- [PROBLEM TO SOLVE]: Your answer must be an exact copy of the records below, minus the pictures.

━━ RECORDS SHOWN

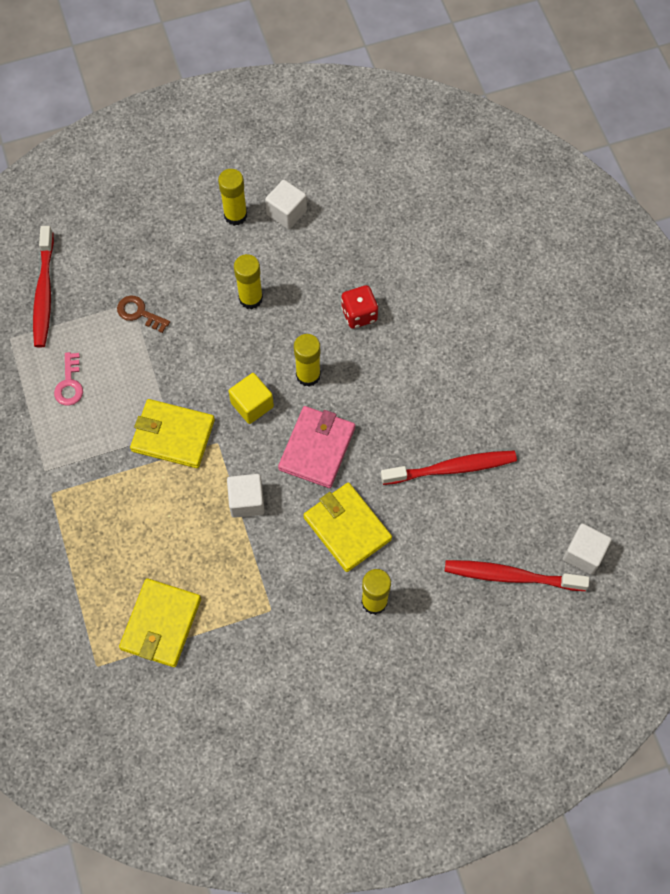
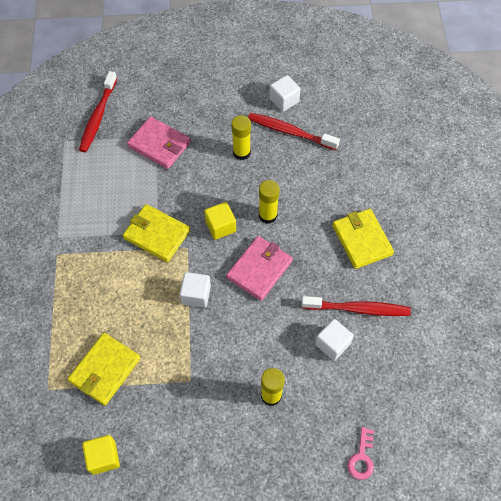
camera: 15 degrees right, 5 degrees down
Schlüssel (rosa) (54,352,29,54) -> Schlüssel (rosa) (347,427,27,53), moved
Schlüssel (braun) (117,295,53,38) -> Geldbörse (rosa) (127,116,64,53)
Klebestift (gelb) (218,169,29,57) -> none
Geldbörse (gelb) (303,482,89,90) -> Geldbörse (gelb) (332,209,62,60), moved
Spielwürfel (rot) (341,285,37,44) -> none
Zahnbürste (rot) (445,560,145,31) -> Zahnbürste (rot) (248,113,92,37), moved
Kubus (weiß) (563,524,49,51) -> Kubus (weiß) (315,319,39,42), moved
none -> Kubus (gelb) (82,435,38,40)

━━━━

- [ANSWER AREA]:
camera: 15 degrees right, 5 degrees down
Schlüssel (rosa) (54,352,29,54) -> Schlüssel (rosa) (347,427,27,53), moved
Schlüssel (braun) (117,295,53,38) -> Geldbörse (rosa) (127,116,64,53)
Klebestift (gelb) (218,169,29,57) -> none
Geldbörse (gelb) (303,482,89,90) -> Geldbörse (gelb) (332,209,62,60), moved
Spielwürfel (rot) (341,285,37,44) -> none
Zahnbürste (rot) (445,560,145,31) -> Zahnbürste (rot) (248,113,92,37), moved
Kubus (weiß) (563,524,49,51) -> Kubus (weiß) (315,319,39,42), moved
none -> Kubus (gelb) (82,435,38,40)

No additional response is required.